PROBLEM DETAILS -> All of the data should be copied exactly, with the pictures left out.

EXERCISE INPUTS ->
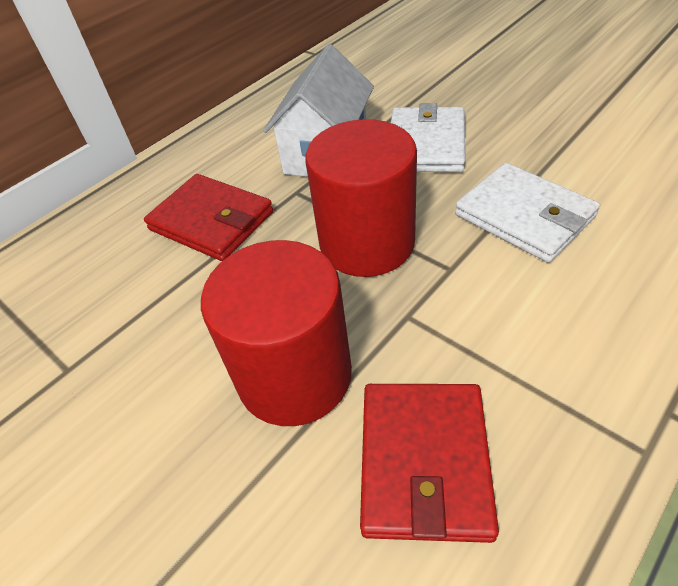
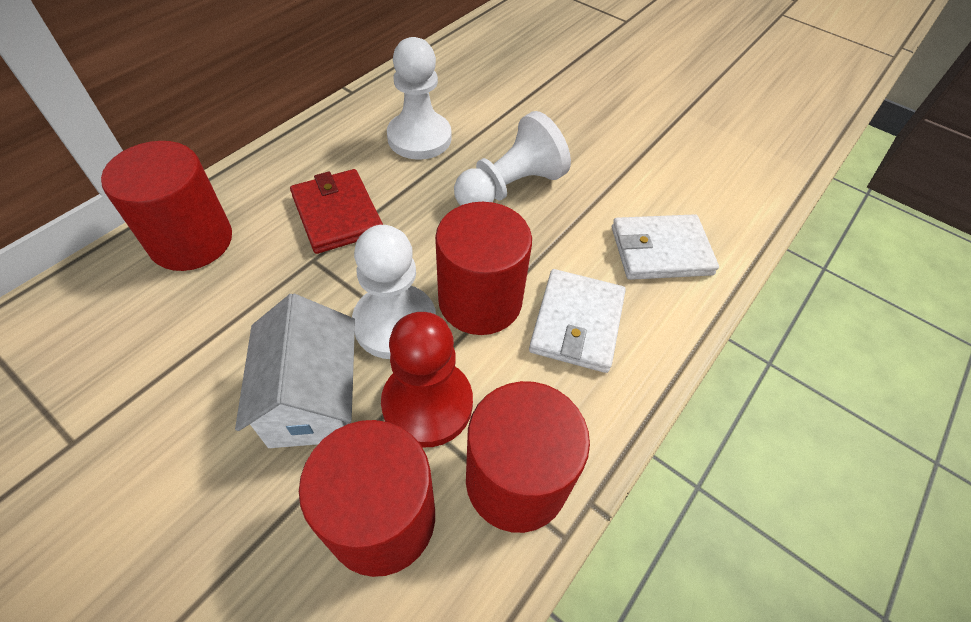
red cylinder: 2 -> 4
red pawn: 0 -> 1
red wallet: 2 -> 1
white pawn: 0 -> 3

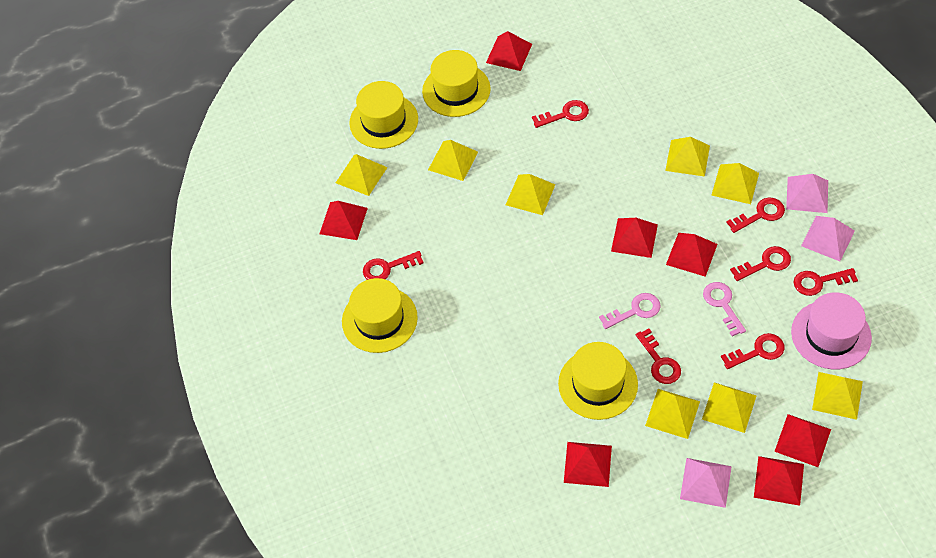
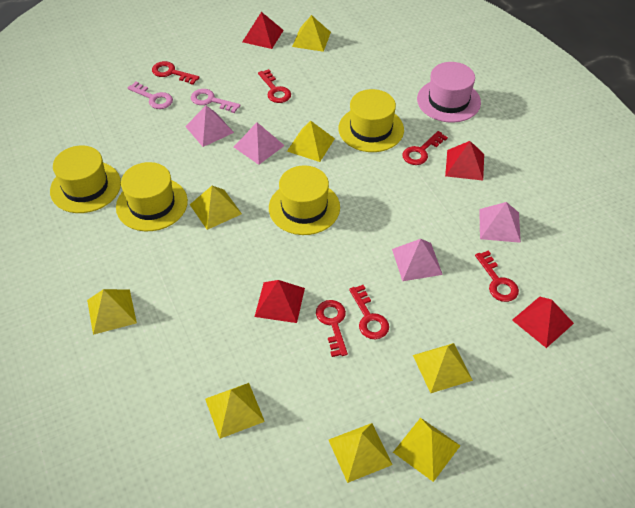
pink pyramid: 3 -> 4
red key: 7 -> 6
red pyramid: 7 -> 4

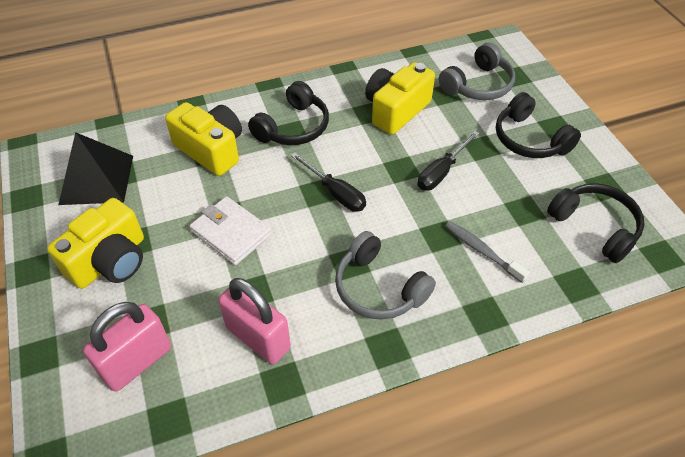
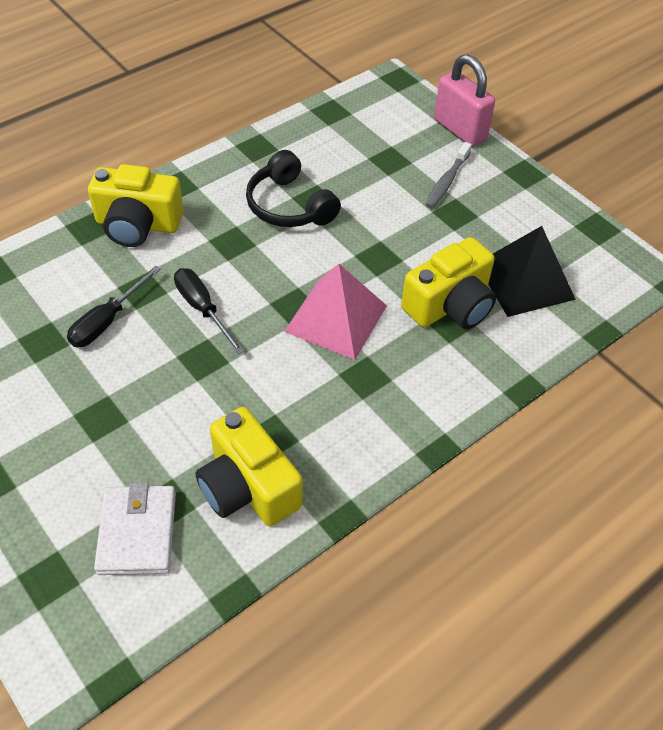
black headphones: 3 -> 1
grey headphones: 2 -> 0
pink padlock: 2 -> 1
pink pyramid: 0 -> 1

RESPONSE TO THE EXERCISE ->
red cylinder: 2 -> 4
red pawn: 0 -> 1
red wallet: 2 -> 1
white pawn: 0 -> 3

pink pyramid: 3 -> 4
red key: 7 -> 6
red pyramid: 7 -> 4

black headphones: 3 -> 1
grey headphones: 2 -> 0
pink padlock: 2 -> 1
pink pyramid: 0 -> 1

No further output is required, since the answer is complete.